[Supplied data]
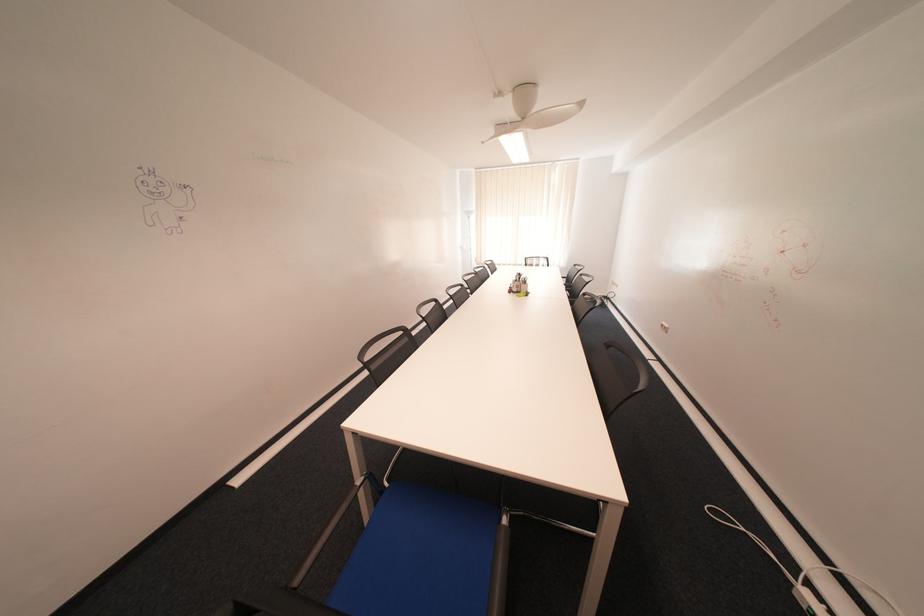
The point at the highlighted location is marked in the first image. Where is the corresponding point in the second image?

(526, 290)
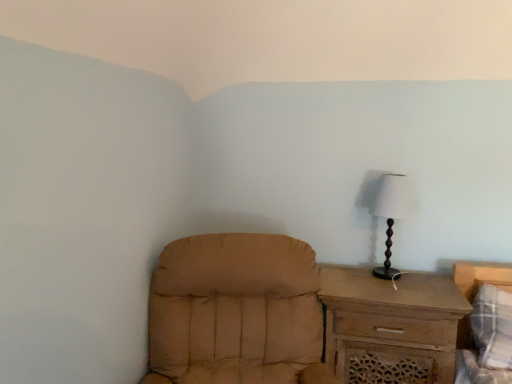
Where is `free space on the front side of white fabric lampshade at right`? The height and width of the screenshot is (384, 512). free space on the front side of white fabric lampshade at right is located at coordinates (400, 293).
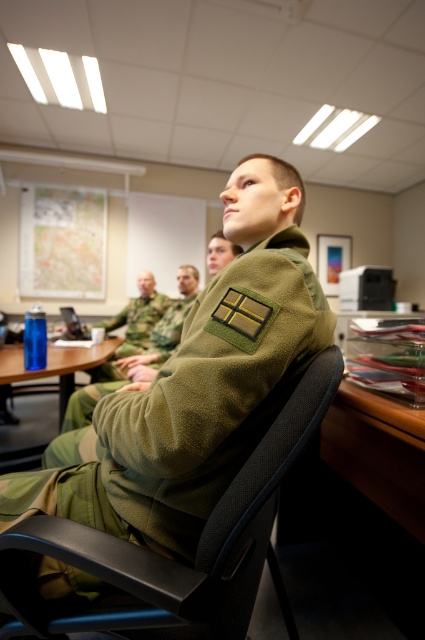
Looking at this image, you are standing in the meeting room and need to identify the exact location of the camouflage fabric uniform at center. Based on the coordinate system where the bottom left corner is the origin, can you determine if it is closer to the center of the room or the right wall?

The camouflage fabric uniform at center is located at point (149, 342). Since the coordinates are normalized between 0 and 1, the center of the room would be at approximately (212, 320). The uniform is slightly to the right and slightly below the center point, so it is closer to the center of the room than the right wall.

You are a photographer positioned at the point with coordinates (149, 342) in the image. You need to capture a closeup shot of the map on the wall behind the camouflage fabric uniform at center. Is your current position suitable for taking the photo without any obstructions?

The point at (149, 342) corresponds to the camouflage fabric uniform at center, so you are positioned directly at the camouflage fabric uniform at center. To capture the map on the wall behind, you would need to move behind or around the camouflage fabric uniform at center to avoid obstruction.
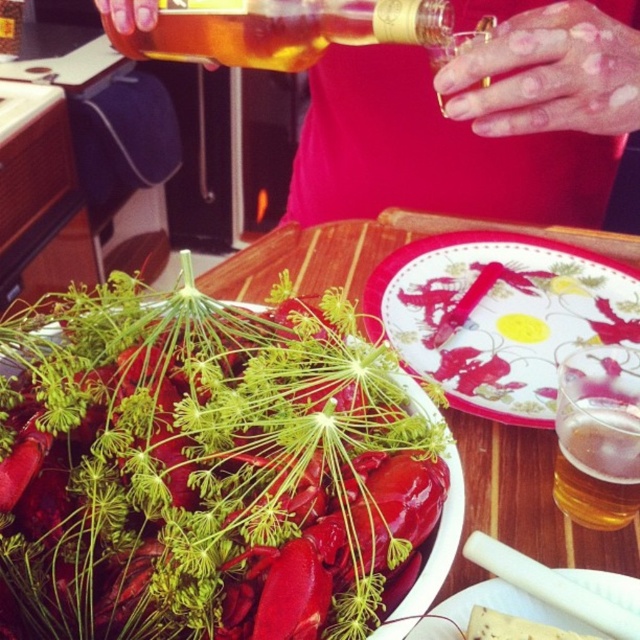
[/Supplied data]
Reproduce the lines of all the items above with "meeting room" switched to "conference room" and everything else unchanged. Leave the pictures out of your answer.

§ Written response:
The point at the highlighted location is marked in the first image. Where is the corresponding point in the second image?

(526, 290)
Where is `free space on the front side of white fabric lampshade at right`? The height and width of the screenshot is (384, 512). free space on the front side of white fabric lampshade at right is located at coordinates (400, 293).
Looking at this image, you are standing in the conference room and need to identify the exact location of the camouflage fabric uniform at center. Based on the coordinate system where the bottom left corner is the origin, can you determine if it is closer to the center of the room or the right wall?

The camouflage fabric uniform at center is located at point (149, 342). Since the coordinates are normalized between 0 and 1, the center of the room would be at approximately (212, 320). The uniform is slightly to the right and slightly below the center point, so it is closer to the center of the room than the right wall.

You are a photographer positioned at the point with coordinates (149, 342) in the image. You need to capture a closeup shot of the map on the wall behind the camouflage fabric uniform at center. Is your current position suitable for taking the photo without any obstructions?

The point at (149, 342) corresponds to the camouflage fabric uniform at center, so you are positioned directly at the camouflage fabric uniform at center. To capture the map on the wall behind, you would need to move behind or around the camouflage fabric uniform at center to avoid obstruction.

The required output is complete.